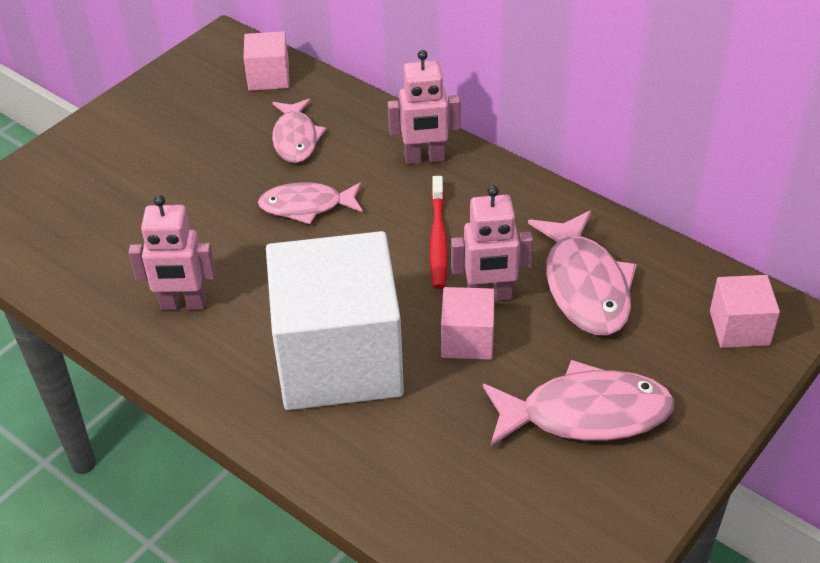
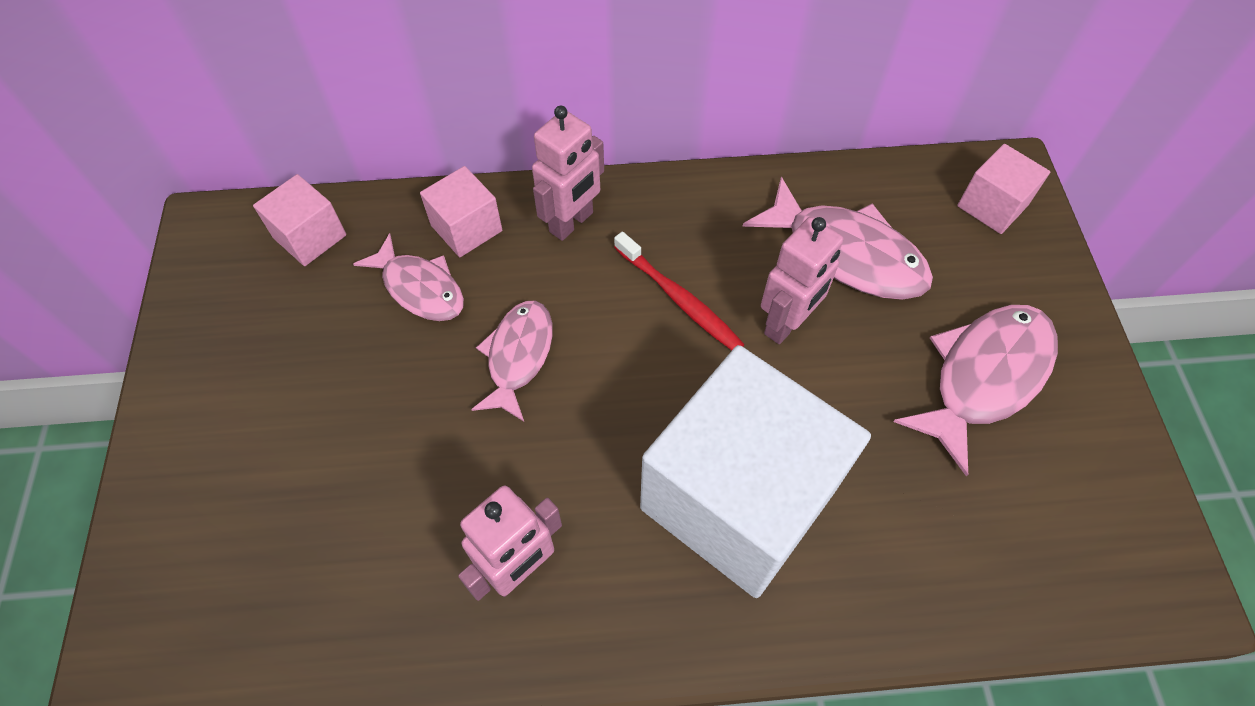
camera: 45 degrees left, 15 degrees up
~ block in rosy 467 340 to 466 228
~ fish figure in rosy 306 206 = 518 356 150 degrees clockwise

┄┄┄┄┄┄┄┄┄┄

> **The task**: Your task is to set down each line above verbatim while excluding the pictures.

> **Answer to this exercise**:
camera: 45 degrees left, 15 degrees up
~ block in rosy 467 340 to 466 228
~ fish figure in rosy 306 206 = 518 356 150 degrees clockwise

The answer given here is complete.